* **Input**
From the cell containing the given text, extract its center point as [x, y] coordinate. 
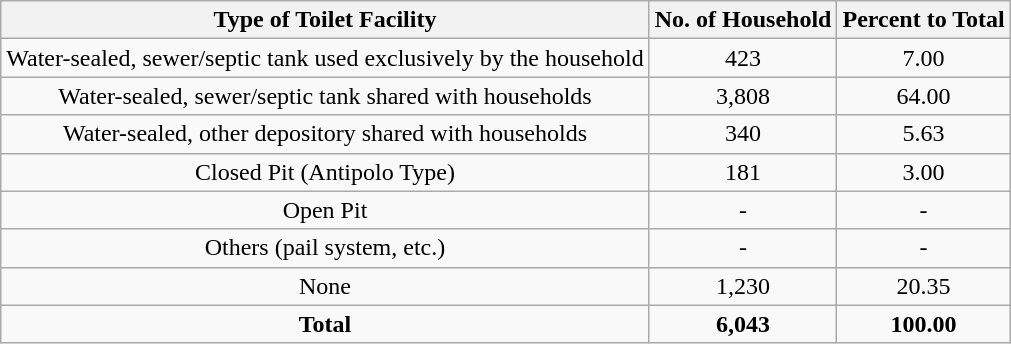
340 [743, 134]
Open Pit [325, 210]
3.00 [924, 172]
1,230 [743, 286]
3,808 [743, 96]
181 [743, 172]
None [325, 286]
Percent to Total [924, 20]
Water-sealed, other depository shared with households [325, 134]
No. of Household [743, 20]
Type of Toilet Facility [325, 20]
Others (pail system, etc.) [325, 248]
6,043 [743, 324]
Closed Pit (Antipolo Type) [325, 172]
Water-sealed, sewer/septic tank shared with households [325, 96]
7.00 [924, 58]
20.35 [924, 286]
Water-sealed, sewer/septic tank used exclusively by the household [325, 58]
5.63 [924, 134]
64.00 [924, 96]
423 [743, 58]
100.00 [924, 324]
Total [325, 324]
Find where the given text appears and provide that cell's center as (X, Y) coordinate. 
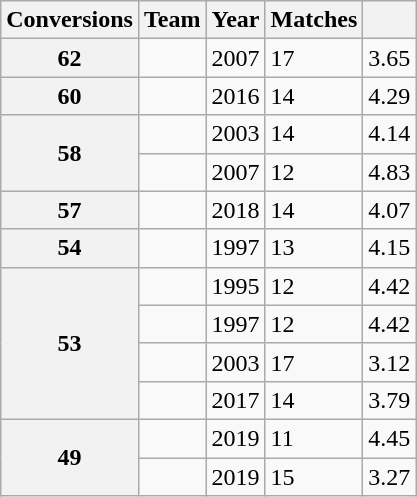
62 (70, 58)
4.45 (390, 438)
Team (172, 20)
49 (70, 457)
4.14 (390, 134)
4.83 (390, 172)
58 (70, 153)
53 (70, 343)
4.15 (390, 248)
11 (314, 438)
3.12 (390, 362)
3.65 (390, 58)
54 (70, 248)
4.29 (390, 96)
57 (70, 210)
2018 (236, 210)
Conversions (70, 20)
1995 (236, 286)
Year (236, 20)
2016 (236, 96)
60 (70, 96)
4.07 (390, 210)
3.79 (390, 400)
15 (314, 477)
Matches (314, 20)
13 (314, 248)
3.27 (390, 477)
2017 (236, 400)
Search for the cell housing the specified text and yield its (X, Y) center coordinate. 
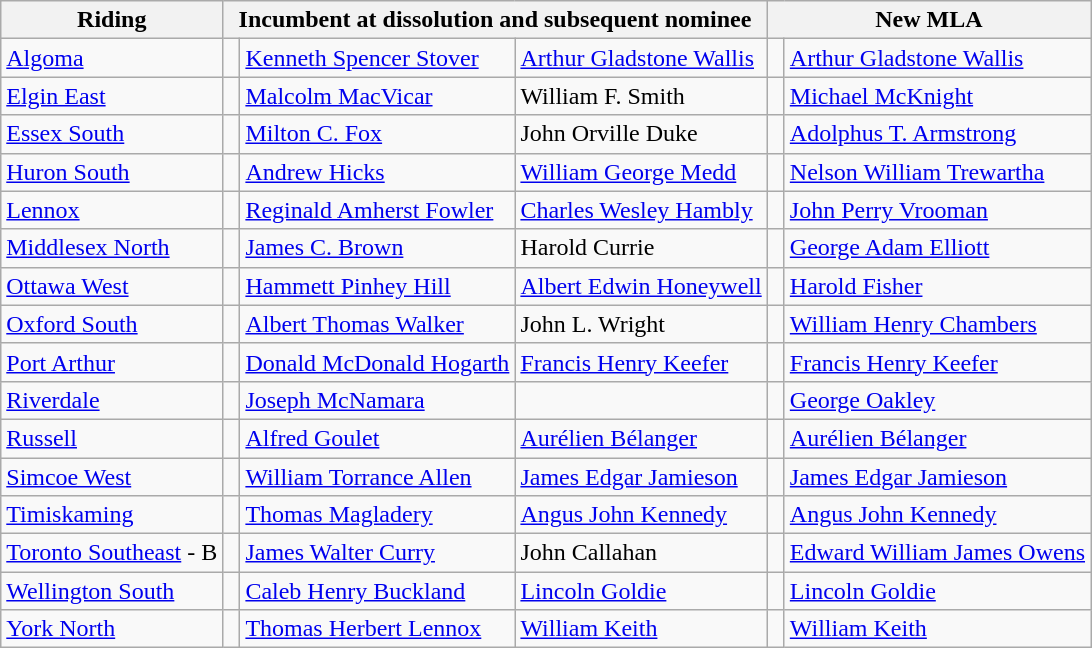
Middlesex North (112, 248)
York North (112, 629)
Alfred Goulet (378, 438)
Harold Currie (641, 248)
John L. Wright (641, 324)
William F. Smith (641, 96)
William Henry Chambers (937, 324)
Reginald Amherst Fowler (378, 210)
Malcolm MacVicar (378, 96)
Charles Wesley Hambly (641, 210)
William Torrance Allen (378, 477)
George Adam Elliott (937, 248)
Riverdale (112, 400)
Albert Edwin Honeywell (641, 286)
Timiskaming (112, 515)
Toronto Southeast - B (112, 553)
Nelson William Trewartha (937, 172)
Andrew Hicks (378, 172)
Thomas Magladery (378, 515)
Edward William James Owens (937, 553)
James Walter Curry (378, 553)
John Callahan (641, 553)
John Perry Vrooman (937, 210)
Joseph McNamara (378, 400)
Lennox (112, 210)
Adolphus T. Armstrong (937, 134)
New MLA (928, 20)
John Orville Duke (641, 134)
Wellington South (112, 591)
Russell (112, 438)
Kenneth Spencer Stover (378, 58)
Hammett Pinhey Hill (378, 286)
Huron South (112, 172)
Elgin East (112, 96)
James C. Brown (378, 248)
Ottawa West (112, 286)
Harold Fisher (937, 286)
William George Medd (641, 172)
Oxford South (112, 324)
Michael McKnight (937, 96)
Caleb Henry Buckland (378, 591)
Milton C. Fox (378, 134)
Albert Thomas Walker (378, 324)
Riding (112, 20)
Incumbent at dissolution and subsequent nominee (495, 20)
Port Arthur (112, 362)
George Oakley (937, 400)
Simcoe West (112, 477)
Algoma (112, 58)
Thomas Herbert Lennox (378, 629)
Donald McDonald Hogarth (378, 362)
Essex South (112, 134)
Find where the given text appears and provide that cell's center as (X, Y) coordinate. 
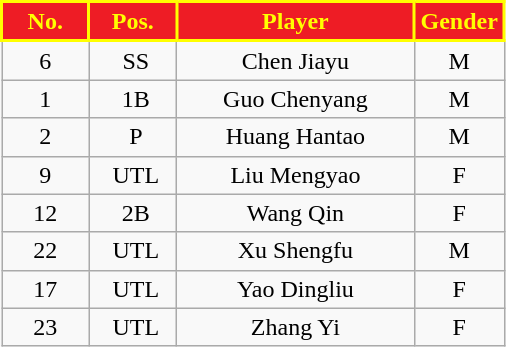
Guo Chenyang (296, 99)
Liu Mengyao (296, 175)
1B (133, 99)
6 (46, 60)
P (133, 137)
2B (133, 213)
No. (46, 22)
Yao Dingliu (296, 289)
9 (46, 175)
Xu Shengfu (296, 251)
2 (46, 137)
Huang Hantao (296, 137)
22 (46, 251)
Wang Qin (296, 213)
Zhang Yi (296, 327)
Gender (459, 22)
17 (46, 289)
Pos. (133, 22)
SS (133, 60)
Chen Jiayu (296, 60)
Player (296, 22)
1 (46, 99)
12 (46, 213)
23 (46, 327)
For the text-containing cell, return its midpoint in (x, y) coordinate format. 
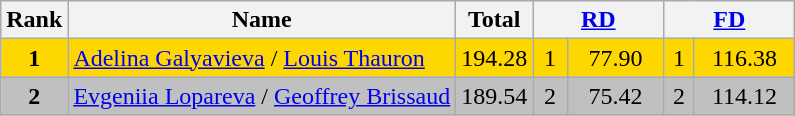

* **Work required**
How many lines in the material above contain the string "William"? Case counts. Give only the number.

* **Answer for the task**
6